**** Dataset records

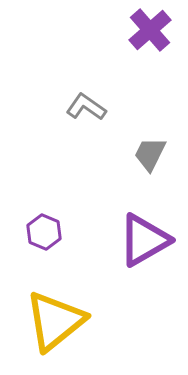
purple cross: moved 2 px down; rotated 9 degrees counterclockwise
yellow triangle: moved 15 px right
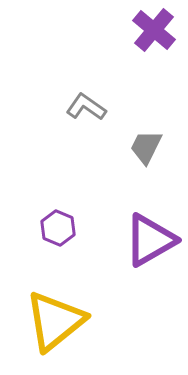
purple cross: moved 4 px right; rotated 9 degrees counterclockwise
gray trapezoid: moved 4 px left, 7 px up
purple hexagon: moved 14 px right, 4 px up
purple triangle: moved 6 px right
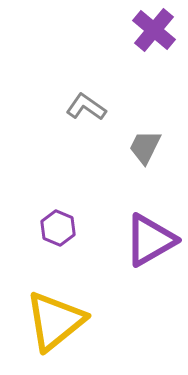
gray trapezoid: moved 1 px left
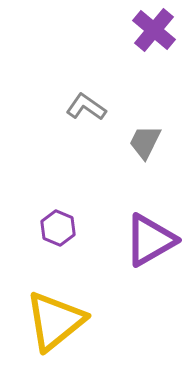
gray trapezoid: moved 5 px up
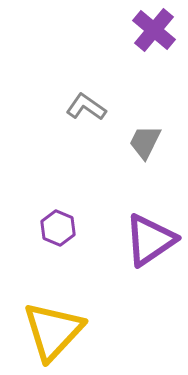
purple triangle: rotated 4 degrees counterclockwise
yellow triangle: moved 2 px left, 10 px down; rotated 8 degrees counterclockwise
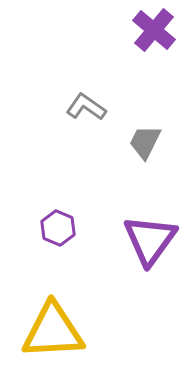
purple triangle: rotated 20 degrees counterclockwise
yellow triangle: rotated 44 degrees clockwise
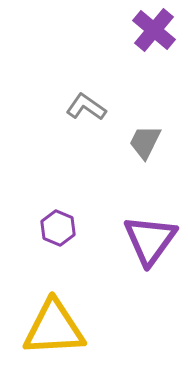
yellow triangle: moved 1 px right, 3 px up
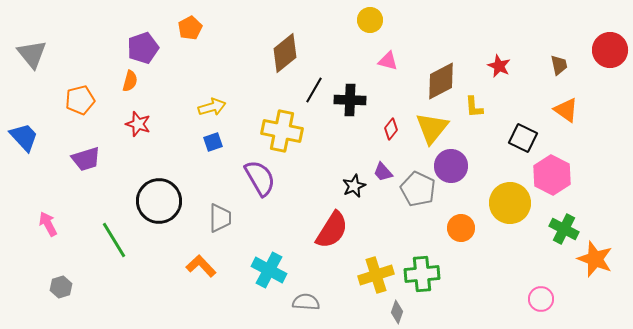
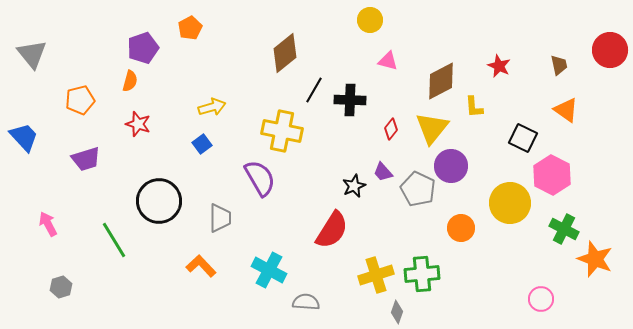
blue square at (213, 142): moved 11 px left, 2 px down; rotated 18 degrees counterclockwise
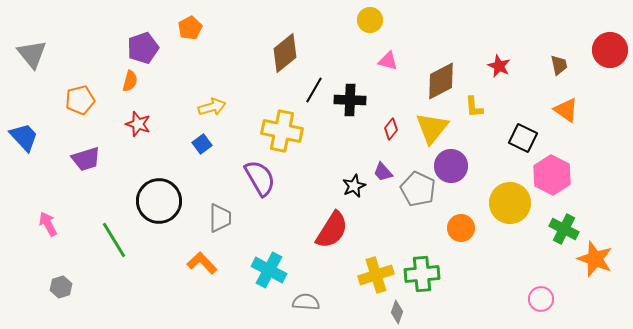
orange L-shape at (201, 266): moved 1 px right, 3 px up
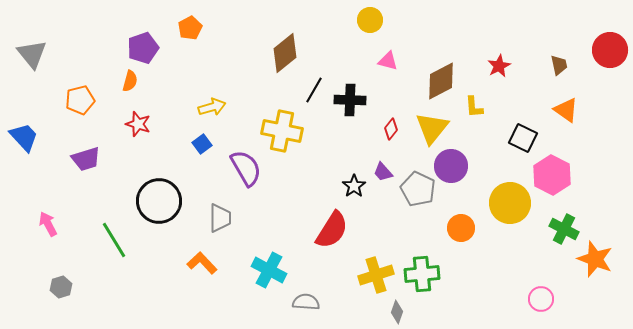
red star at (499, 66): rotated 20 degrees clockwise
purple semicircle at (260, 178): moved 14 px left, 10 px up
black star at (354, 186): rotated 10 degrees counterclockwise
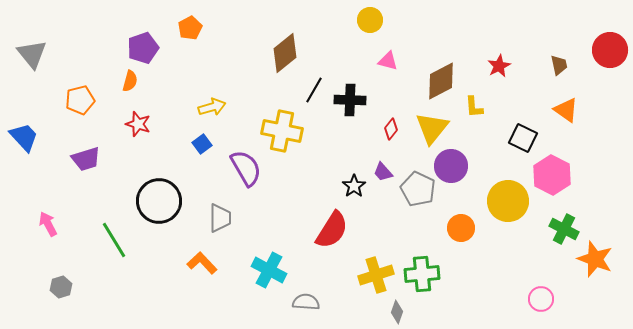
yellow circle at (510, 203): moved 2 px left, 2 px up
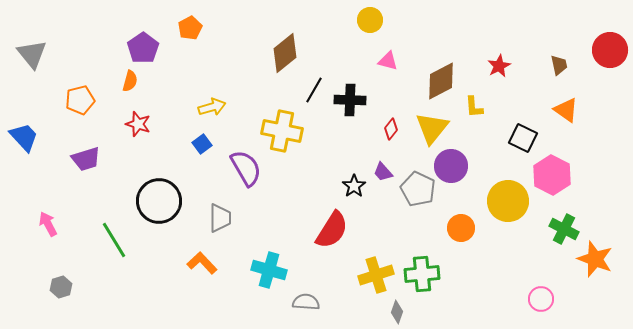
purple pentagon at (143, 48): rotated 16 degrees counterclockwise
cyan cross at (269, 270): rotated 12 degrees counterclockwise
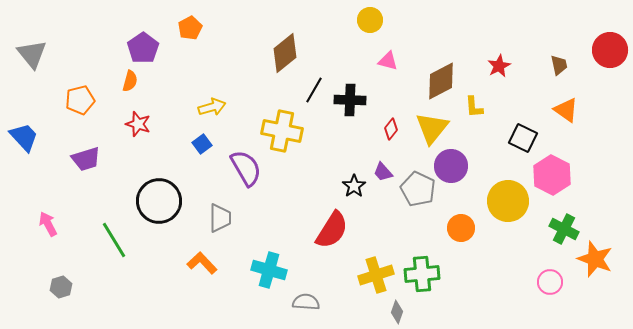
pink circle at (541, 299): moved 9 px right, 17 px up
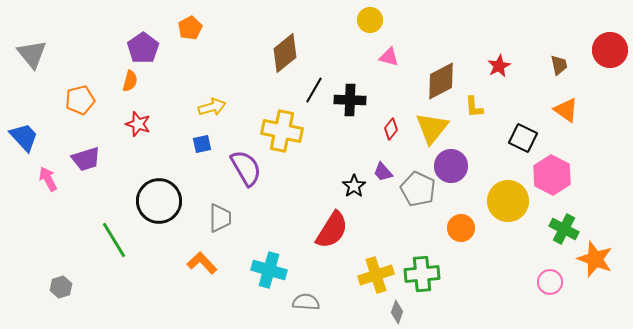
pink triangle at (388, 61): moved 1 px right, 4 px up
blue square at (202, 144): rotated 24 degrees clockwise
pink arrow at (48, 224): moved 45 px up
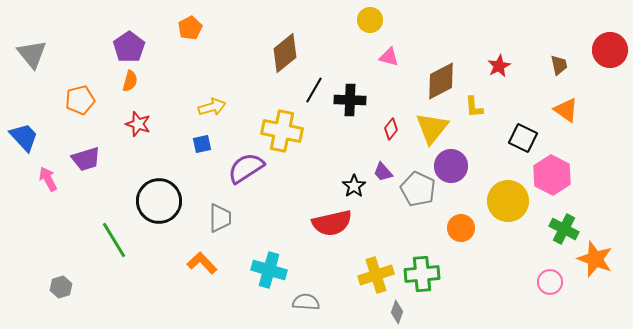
purple pentagon at (143, 48): moved 14 px left, 1 px up
purple semicircle at (246, 168): rotated 93 degrees counterclockwise
red semicircle at (332, 230): moved 7 px up; rotated 45 degrees clockwise
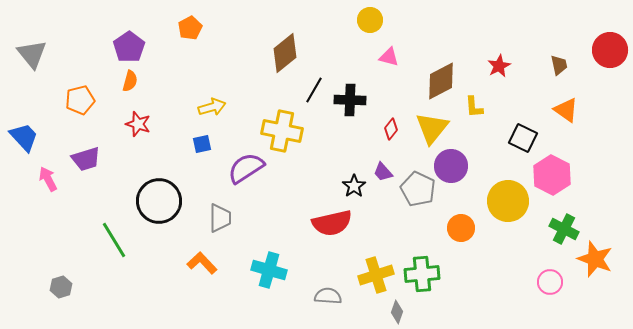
gray semicircle at (306, 302): moved 22 px right, 6 px up
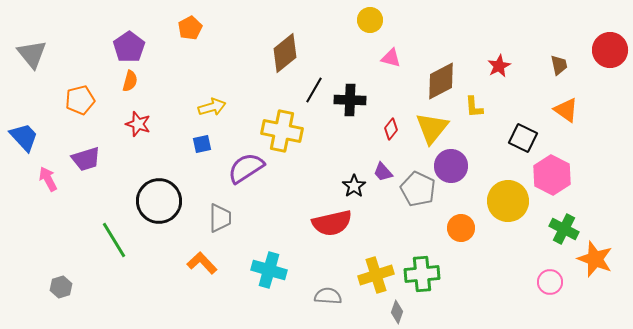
pink triangle at (389, 57): moved 2 px right, 1 px down
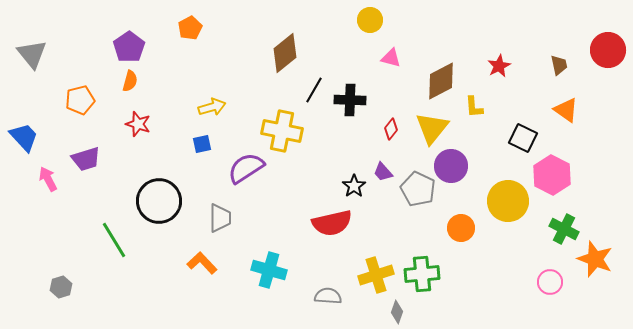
red circle at (610, 50): moved 2 px left
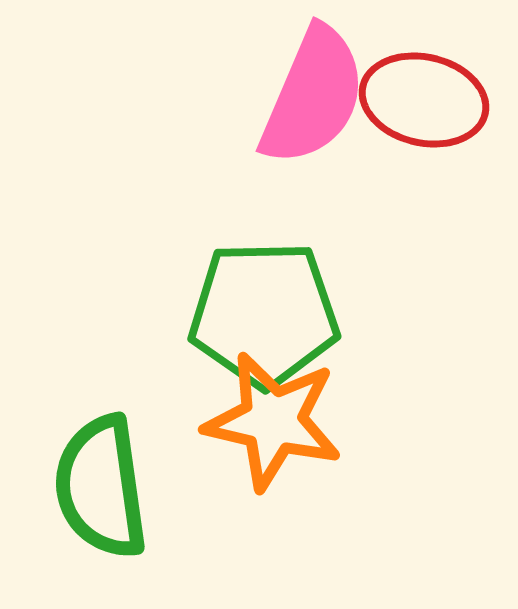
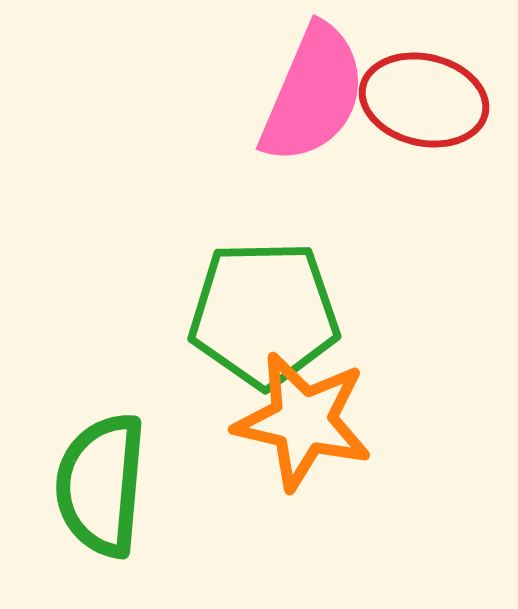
pink semicircle: moved 2 px up
orange star: moved 30 px right
green semicircle: moved 2 px up; rotated 13 degrees clockwise
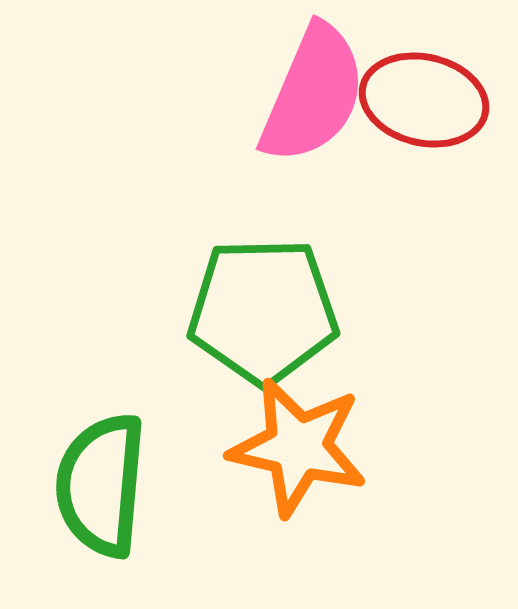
green pentagon: moved 1 px left, 3 px up
orange star: moved 5 px left, 26 px down
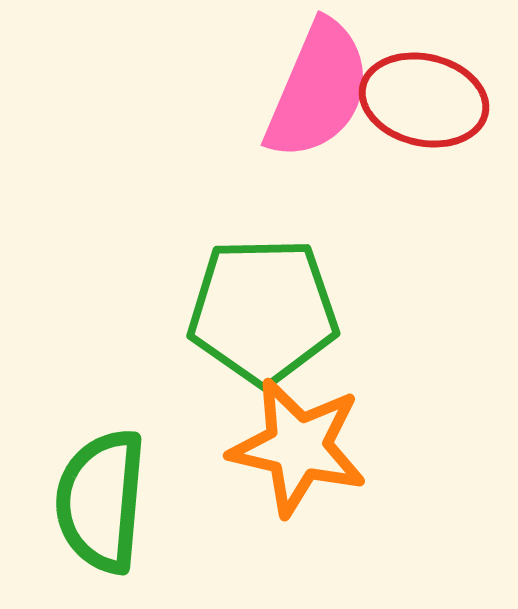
pink semicircle: moved 5 px right, 4 px up
green semicircle: moved 16 px down
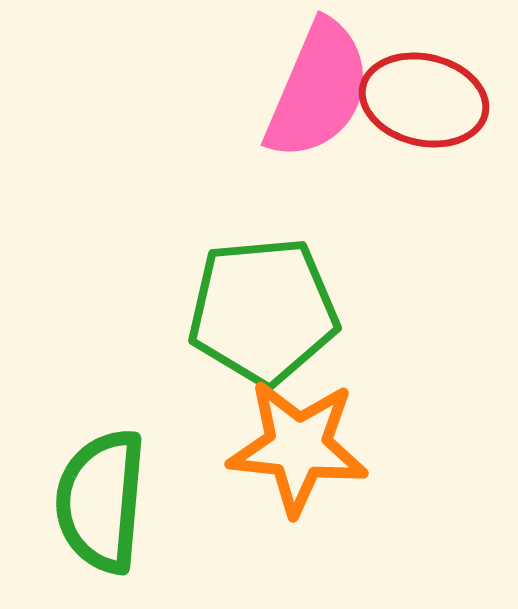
green pentagon: rotated 4 degrees counterclockwise
orange star: rotated 7 degrees counterclockwise
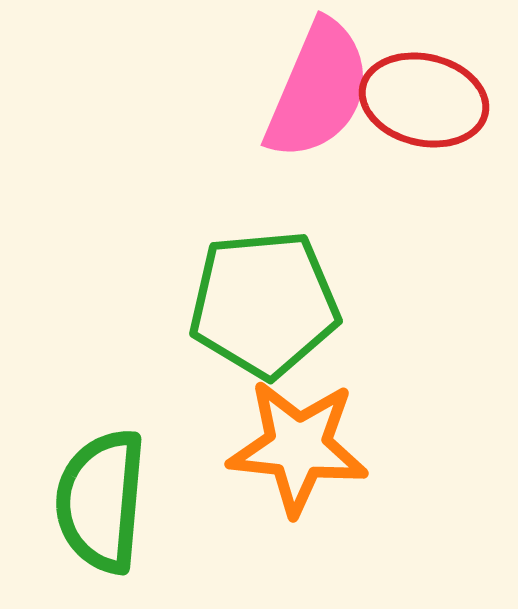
green pentagon: moved 1 px right, 7 px up
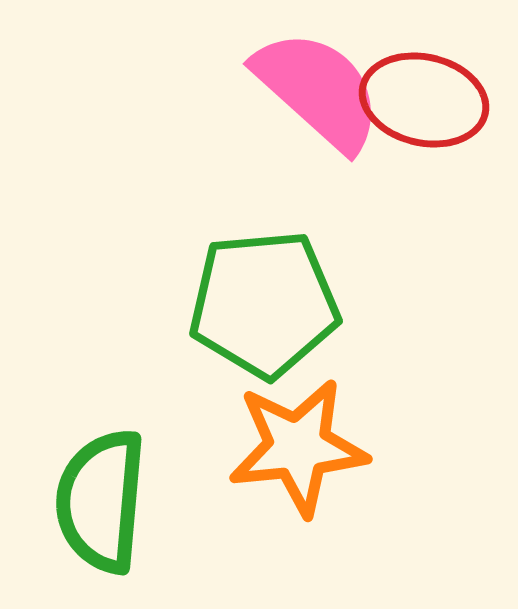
pink semicircle: rotated 71 degrees counterclockwise
orange star: rotated 12 degrees counterclockwise
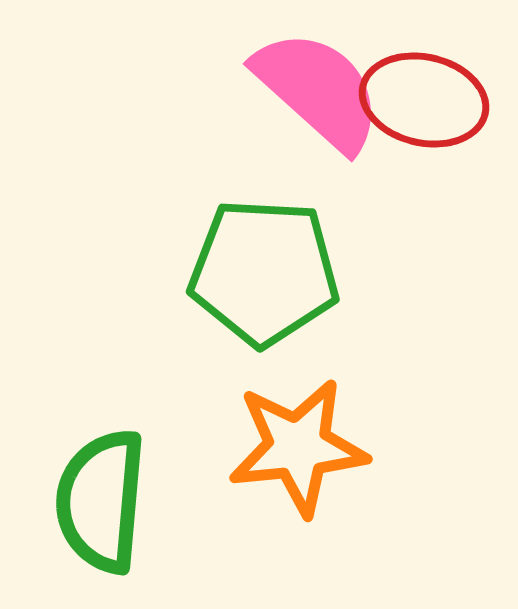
green pentagon: moved 32 px up; rotated 8 degrees clockwise
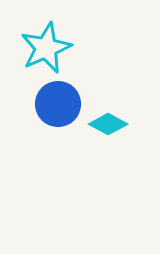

********

Present every line of the rows above as a Markdown table with the columns Number and Change, numbering the lines in order. Leave out blank lines and the picture lines.

▶ [Final result]:
| Number | Change |
|---|---|
| 1 | purple cross: moved 2 px down; rotated 9 degrees counterclockwise |
| 2 | yellow triangle: moved 15 px right |
| 3 | purple cross: moved 4 px right; rotated 9 degrees counterclockwise |
| 4 | gray trapezoid: moved 4 px left, 7 px up |
| 5 | purple hexagon: moved 14 px right, 4 px up |
| 6 | purple triangle: moved 6 px right |
| 7 | gray trapezoid: moved 1 px left |
| 8 | gray trapezoid: moved 5 px up |
| 9 | purple triangle: rotated 4 degrees counterclockwise |
| 10 | yellow triangle: moved 2 px left, 10 px down; rotated 8 degrees counterclockwise |
| 11 | purple triangle: rotated 20 degrees counterclockwise |
| 12 | yellow triangle: rotated 44 degrees clockwise |
| 13 | yellow triangle: moved 1 px right, 3 px up |
| 14 | blue square at (213, 142): moved 11 px left, 2 px down; rotated 18 degrees counterclockwise |
| 15 | orange L-shape at (201, 266): moved 1 px right, 3 px up |
| 16 | red star at (499, 66): rotated 20 degrees clockwise |
| 17 | purple semicircle at (260, 178): moved 14 px left, 10 px up |
| 18 | black star at (354, 186): rotated 10 degrees counterclockwise |
| 19 | yellow circle at (510, 203): moved 2 px left, 2 px up |
| 20 | purple pentagon at (143, 48): rotated 16 degrees counterclockwise |
| 21 | cyan cross at (269, 270): rotated 12 degrees counterclockwise |
| 22 | pink circle at (541, 299): moved 9 px right, 17 px up |
| 23 | pink triangle at (388, 61): moved 1 px right, 4 px up |
| 24 | blue square at (202, 144): rotated 24 degrees clockwise |
| 25 | pink arrow at (48, 224): moved 45 px up |
| 26 | purple pentagon at (143, 48): moved 14 px left, 1 px up |
| 27 | purple semicircle at (246, 168): rotated 93 degrees counterclockwise |
| 28 | red semicircle at (332, 230): moved 7 px up; rotated 45 degrees clockwise |
| 29 | gray semicircle at (306, 302): moved 22 px right, 6 px up |
| 30 | pink triangle at (389, 57): moved 2 px right, 1 px down |
| 31 | red circle at (610, 50): moved 2 px left |
| 32 | pink semicircle: moved 2 px up |
| 33 | orange star: moved 30 px right |
| 34 | green semicircle: moved 2 px up; rotated 13 degrees clockwise |
| 35 | green pentagon: moved 1 px left, 3 px up |
| 36 | orange star: moved 5 px left, 26 px down |
| 37 | pink semicircle: moved 5 px right, 4 px up |
| 38 | green semicircle: moved 16 px down |
| 39 | green pentagon: rotated 4 degrees counterclockwise |
| 40 | orange star: rotated 7 degrees counterclockwise |
| 41 | green pentagon: moved 1 px right, 7 px up |
| 42 | pink semicircle: rotated 71 degrees counterclockwise |
| 43 | orange star: rotated 12 degrees counterclockwise |
| 44 | green pentagon: moved 32 px up; rotated 8 degrees clockwise |